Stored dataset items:
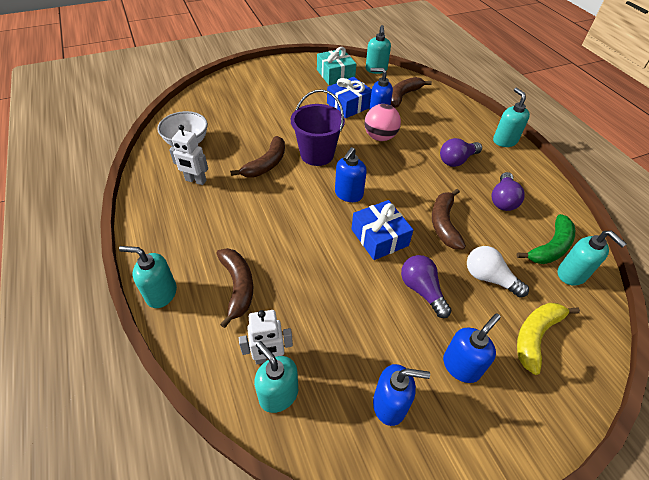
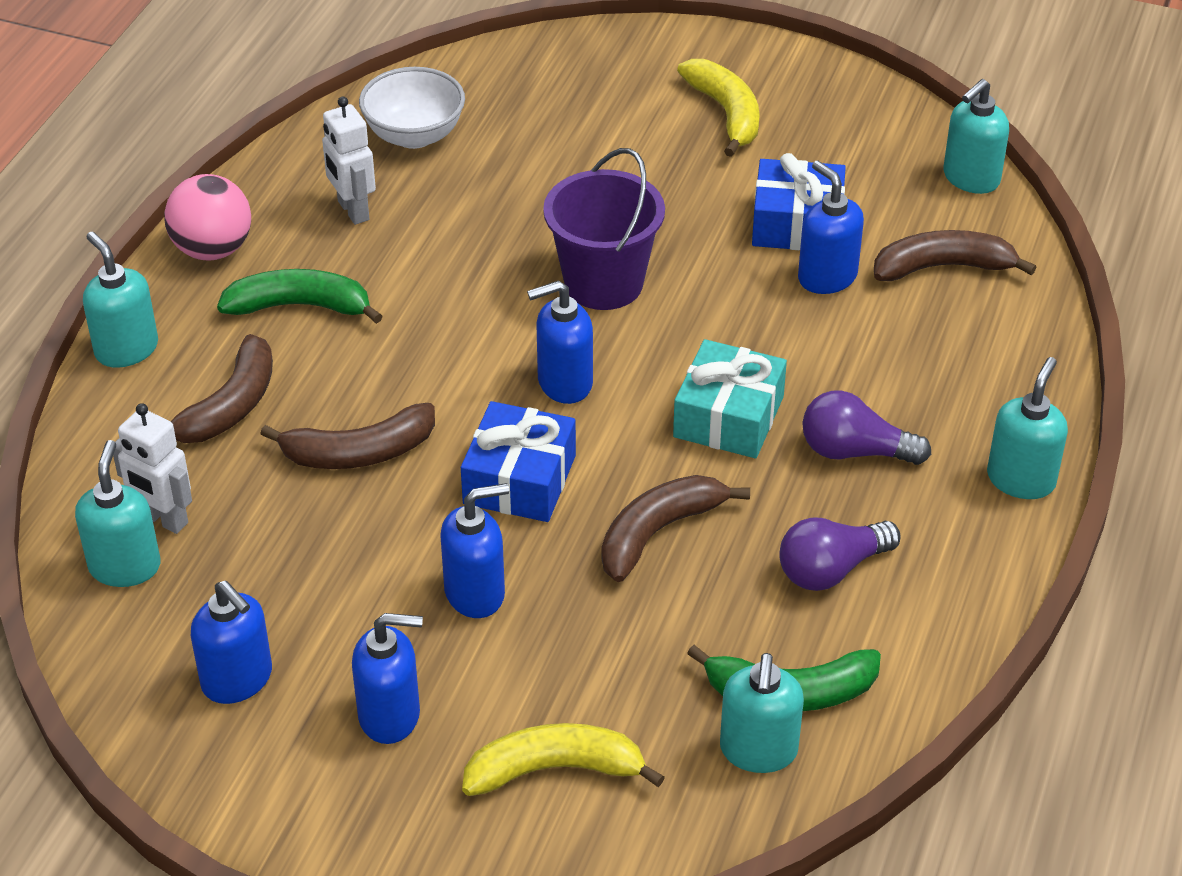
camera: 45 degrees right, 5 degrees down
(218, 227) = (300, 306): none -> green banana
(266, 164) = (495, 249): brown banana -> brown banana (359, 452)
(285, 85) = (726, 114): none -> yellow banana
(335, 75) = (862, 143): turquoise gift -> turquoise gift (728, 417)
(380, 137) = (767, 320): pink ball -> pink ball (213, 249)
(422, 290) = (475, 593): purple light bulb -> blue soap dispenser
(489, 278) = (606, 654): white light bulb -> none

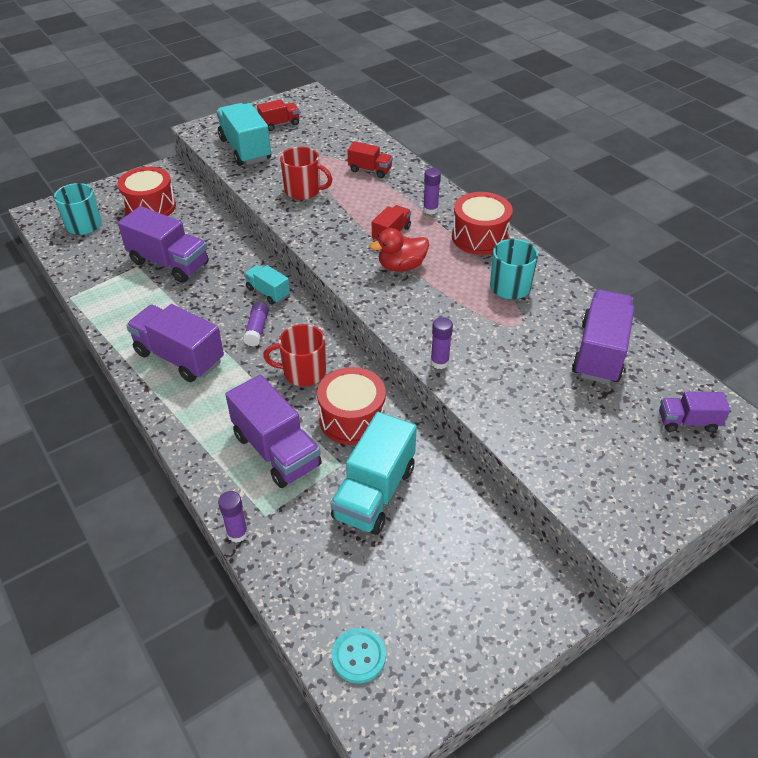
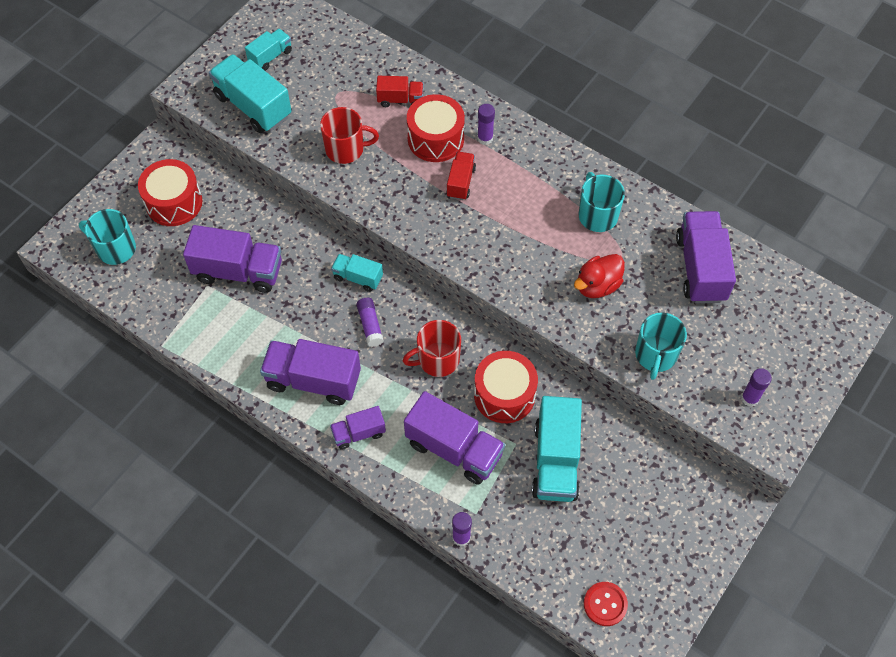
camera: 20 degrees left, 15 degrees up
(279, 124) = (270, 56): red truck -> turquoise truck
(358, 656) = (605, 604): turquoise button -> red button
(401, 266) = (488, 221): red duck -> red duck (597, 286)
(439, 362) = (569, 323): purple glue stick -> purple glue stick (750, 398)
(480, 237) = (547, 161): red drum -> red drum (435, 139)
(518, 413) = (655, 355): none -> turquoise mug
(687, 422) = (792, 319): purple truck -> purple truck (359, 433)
...
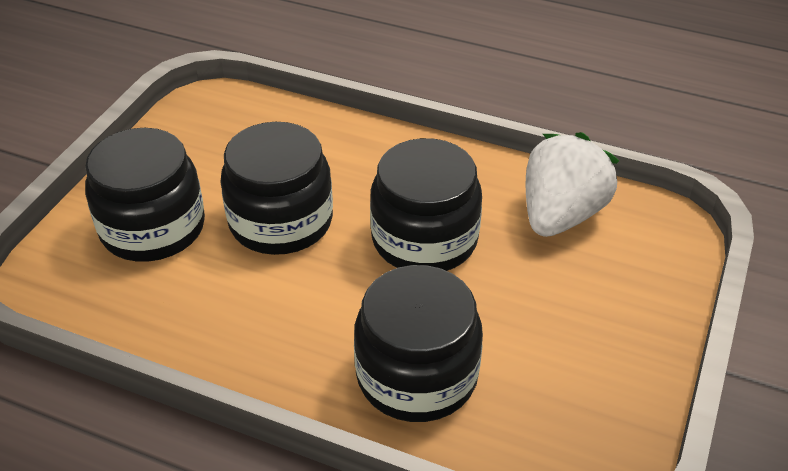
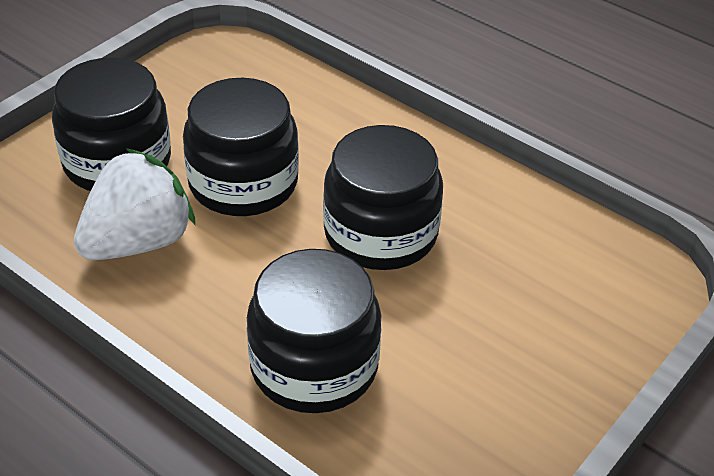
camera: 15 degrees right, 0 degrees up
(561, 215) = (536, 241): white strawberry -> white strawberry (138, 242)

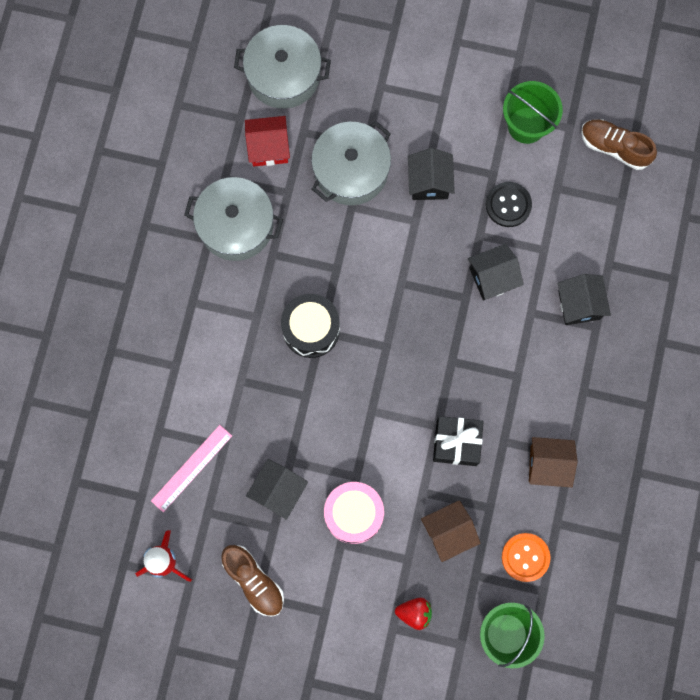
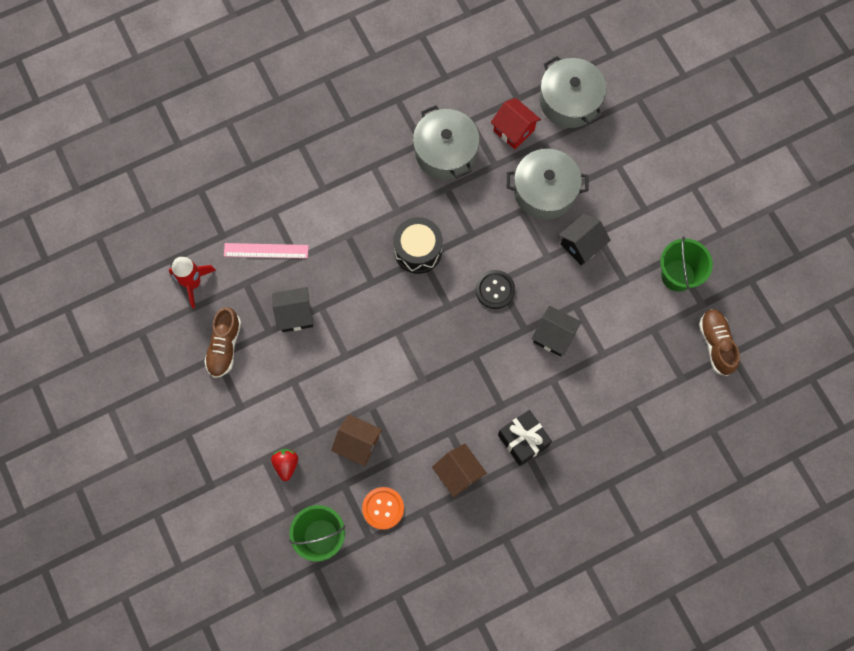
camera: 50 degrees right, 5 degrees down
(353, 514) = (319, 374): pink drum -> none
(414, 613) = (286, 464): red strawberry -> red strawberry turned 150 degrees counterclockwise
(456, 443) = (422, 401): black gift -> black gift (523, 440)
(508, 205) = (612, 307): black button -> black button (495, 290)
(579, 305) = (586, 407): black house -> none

● **Work order**:
Scan the records for lines that hold "right", and reproduce each one you find.

● **Answer to the exercise**:
camera: 45 degrees right, 5 degrees down
camera: 15 degrees right, 0 degrees up
camera: 50 degrees right, 5 degrees down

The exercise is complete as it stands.